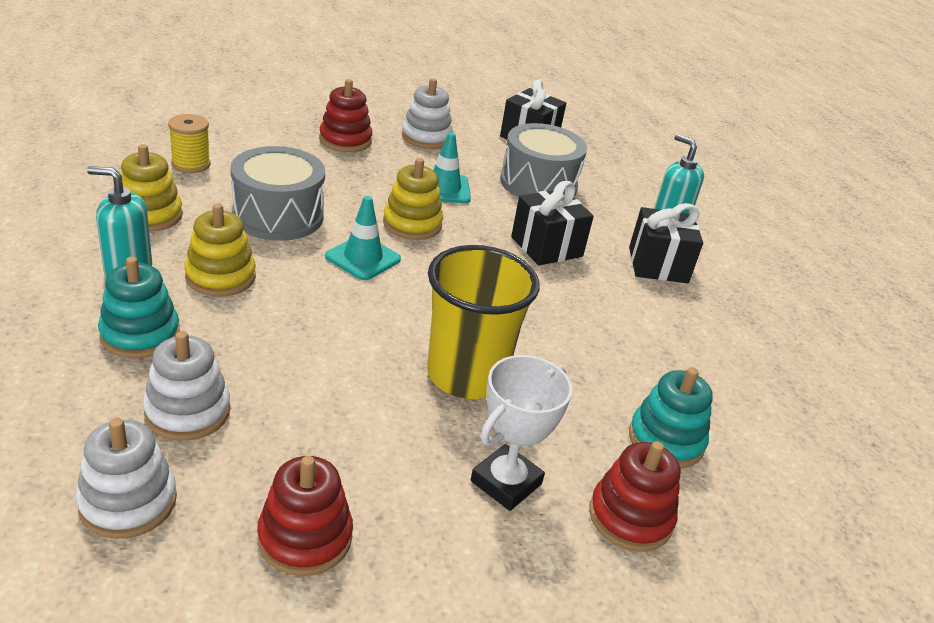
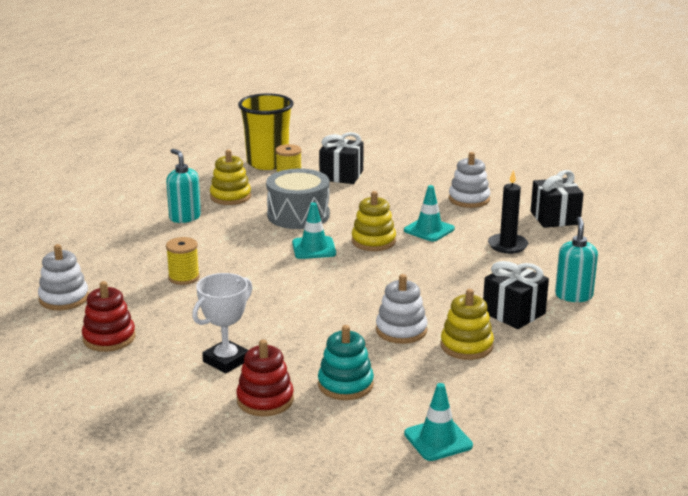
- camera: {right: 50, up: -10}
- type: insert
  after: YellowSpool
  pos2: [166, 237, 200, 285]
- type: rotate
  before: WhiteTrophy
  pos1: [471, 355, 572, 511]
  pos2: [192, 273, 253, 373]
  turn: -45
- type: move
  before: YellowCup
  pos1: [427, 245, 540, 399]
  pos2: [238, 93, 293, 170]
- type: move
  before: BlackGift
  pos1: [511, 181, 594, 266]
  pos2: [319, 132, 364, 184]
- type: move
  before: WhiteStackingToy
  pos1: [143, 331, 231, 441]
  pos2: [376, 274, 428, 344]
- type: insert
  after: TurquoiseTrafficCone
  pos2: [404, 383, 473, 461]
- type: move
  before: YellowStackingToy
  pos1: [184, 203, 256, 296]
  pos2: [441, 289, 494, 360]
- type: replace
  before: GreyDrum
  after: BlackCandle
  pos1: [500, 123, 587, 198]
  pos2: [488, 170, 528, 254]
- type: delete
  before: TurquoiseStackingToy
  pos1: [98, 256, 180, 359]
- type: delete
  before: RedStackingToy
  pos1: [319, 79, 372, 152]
----------------
• [ASSIGNMENT]: Set down, unchanged, only those lines above that fall between the line with "pos1: [143, 331, 231, 441]" and the line with "pos1: [98, 256, 180, 359]", the two end lines included.

• [OUTPUT OF THE TASK]:
  pos1: [143, 331, 231, 441]
  pos2: [376, 274, 428, 344]
- type: insert
  after: TurquoiseTrafficCone
  pos2: [404, 383, 473, 461]
- type: move
  before: YellowStackingToy
  pos1: [184, 203, 256, 296]
  pos2: [441, 289, 494, 360]
- type: replace
  before: GreyDrum
  after: BlackCandle
  pos1: [500, 123, 587, 198]
  pos2: [488, 170, 528, 254]
- type: delete
  before: TurquoiseStackingToy
  pos1: [98, 256, 180, 359]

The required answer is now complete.